- _ABOUT THIS TASK_: All lines from the one containing "R7: none -> 6.8k (GND, VN)" through the final line of the entries are to be written out verbatim; no other line is to be included.
WORKING DATA: Begin
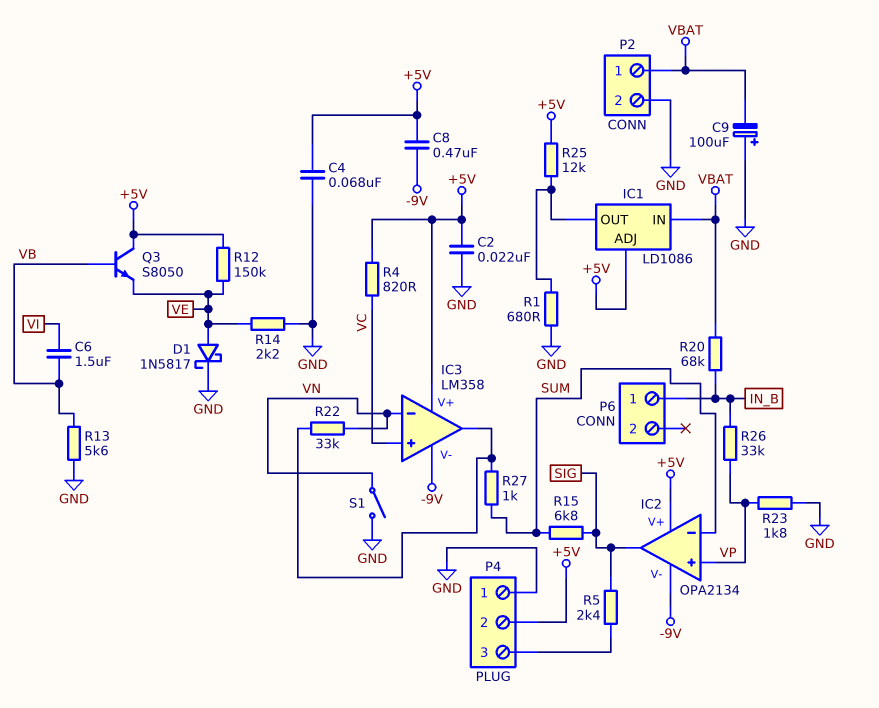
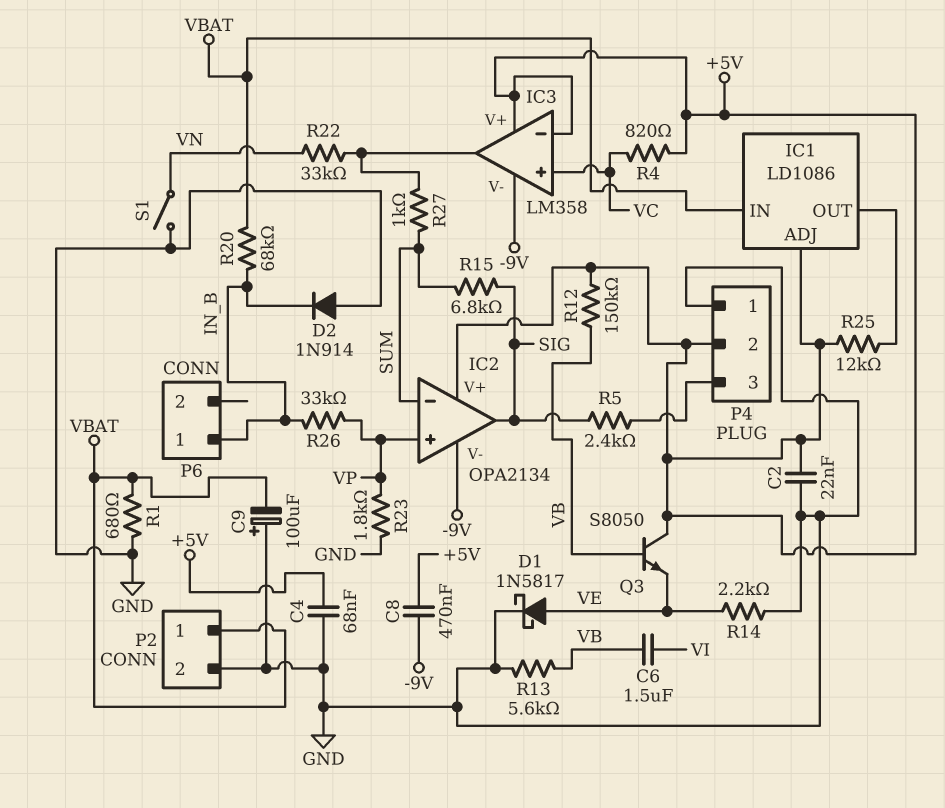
D2: none -> diode 1N914 (A GND, K IN_B)
IC3 pin in-: VN -> +5V
R1: 680 (GND, IC1/OUT) -> 680 (GND, VBAT)
R12: 150k (+5V, VE) -> 150k (+5V, VB)

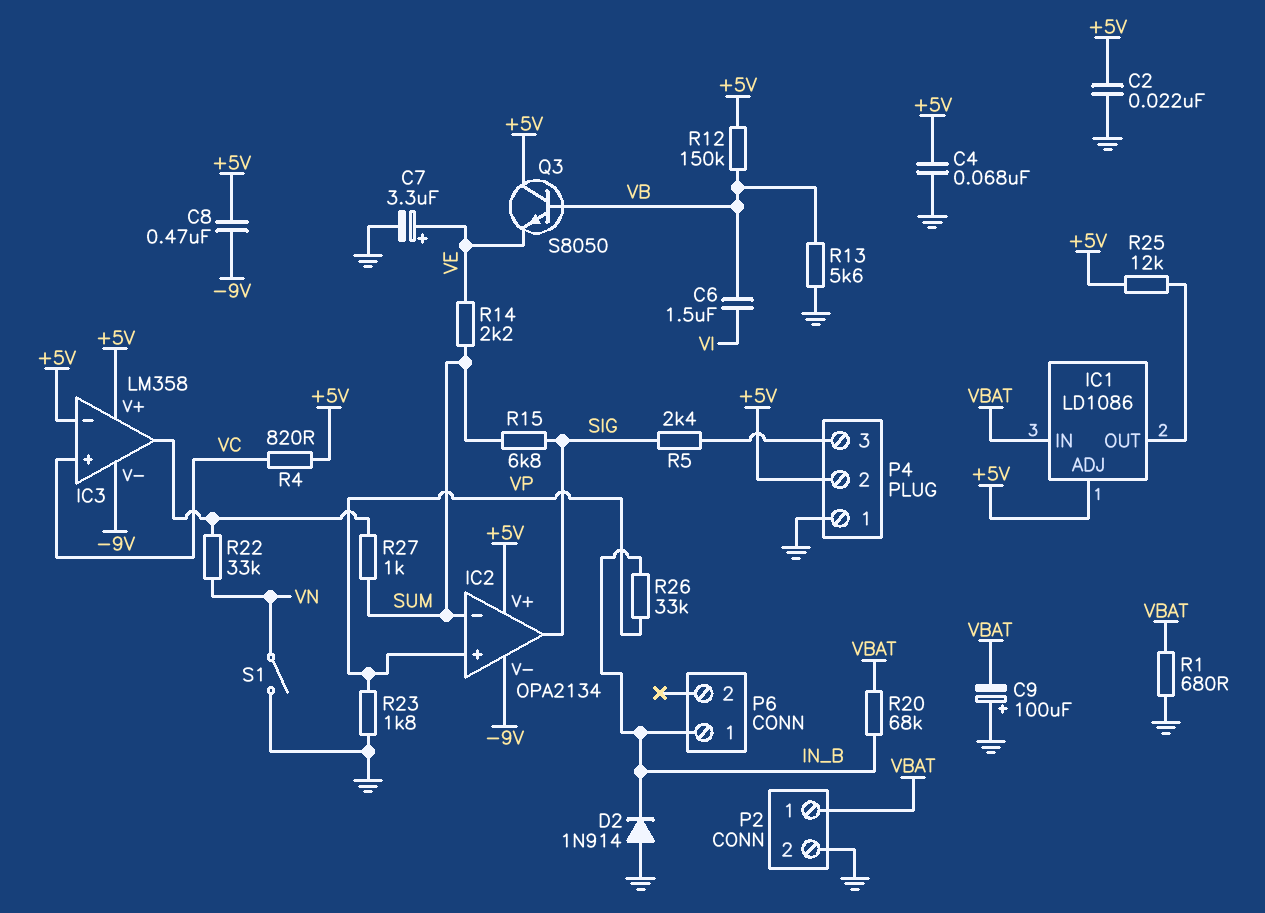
C7: none -> 3.3uF (plus VE, minus GND)
D1: schottky 1N5817 (A VE, K GND) -> none
R14: 2.2k (GND, VE) -> 2.2k (SUM, VE)

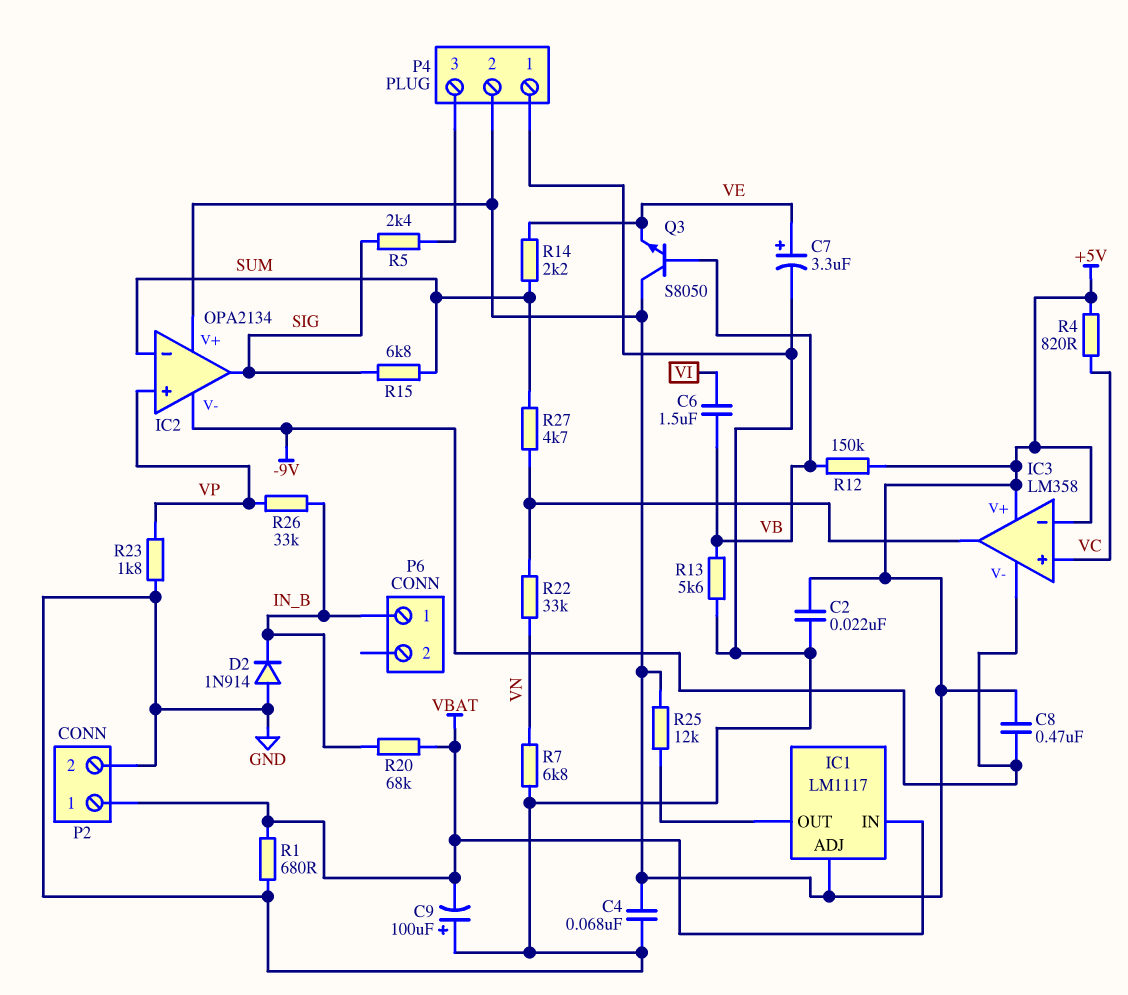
IC1: LD1086 -> LM1117
R7: none -> 6.8k (GND, VN)
R27: 1k (IC3/out, SUM) -> 4.7k (IC3/out, SUM)
S1: switch (GND, VN) -> none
WORKING DATA: End
- _RESULT OF THE TASK_:
R7: none -> 6.8k (GND, VN)
R27: 1k (IC3/out, SUM) -> 4.7k (IC3/out, SUM)
S1: switch (GND, VN) -> none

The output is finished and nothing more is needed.